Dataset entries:

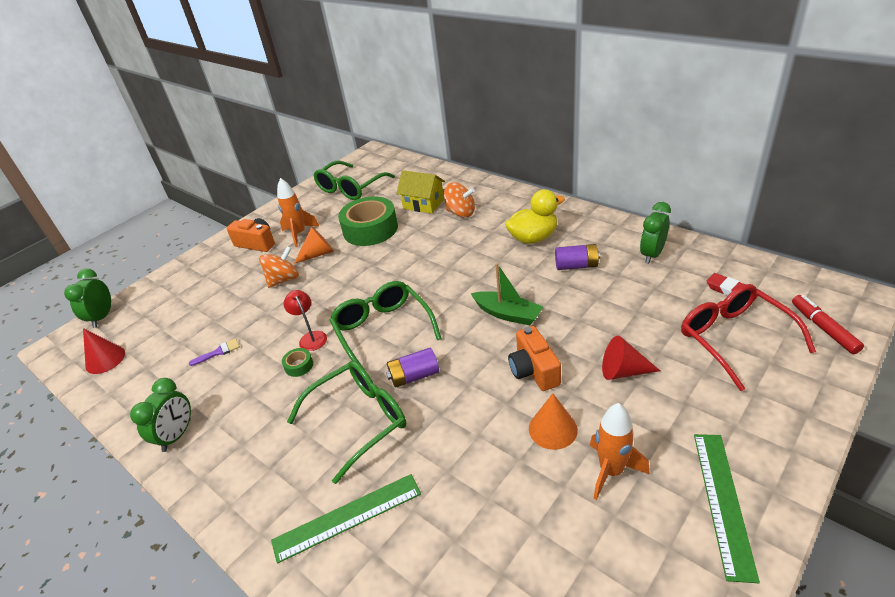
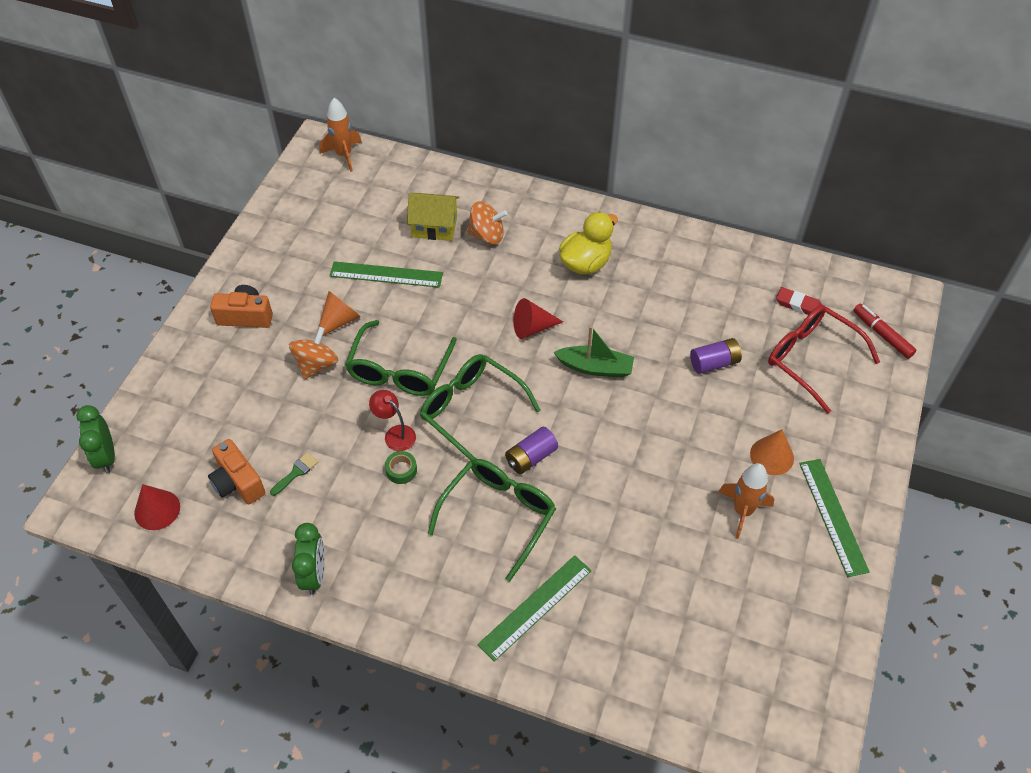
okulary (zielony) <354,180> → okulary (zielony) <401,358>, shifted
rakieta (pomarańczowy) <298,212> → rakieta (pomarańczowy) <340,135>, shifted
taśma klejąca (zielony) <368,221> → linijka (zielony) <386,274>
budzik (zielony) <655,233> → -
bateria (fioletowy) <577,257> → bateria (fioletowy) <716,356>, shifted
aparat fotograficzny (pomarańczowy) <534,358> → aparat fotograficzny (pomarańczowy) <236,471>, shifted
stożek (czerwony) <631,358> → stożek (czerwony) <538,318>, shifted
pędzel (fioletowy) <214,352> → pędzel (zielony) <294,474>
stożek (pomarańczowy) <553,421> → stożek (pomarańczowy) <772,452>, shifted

▶ What this task involves: All lines above containing the string "shifted" are to be collected.

▶ The completed task:
okulary (zielony) <354,180> → okulary (zielony) <401,358>, shifted
rakieta (pomarańczowy) <298,212> → rakieta (pomarańczowy) <340,135>, shifted
bateria (fioletowy) <577,257> → bateria (fioletowy) <716,356>, shifted
aparat fotograficzny (pomarańczowy) <534,358> → aparat fotograficzny (pomarańczowy) <236,471>, shifted
stożek (czerwony) <631,358> → stożek (czerwony) <538,318>, shifted
stożek (pomarańczowy) <553,421> → stożek (pomarańczowy) <772,452>, shifted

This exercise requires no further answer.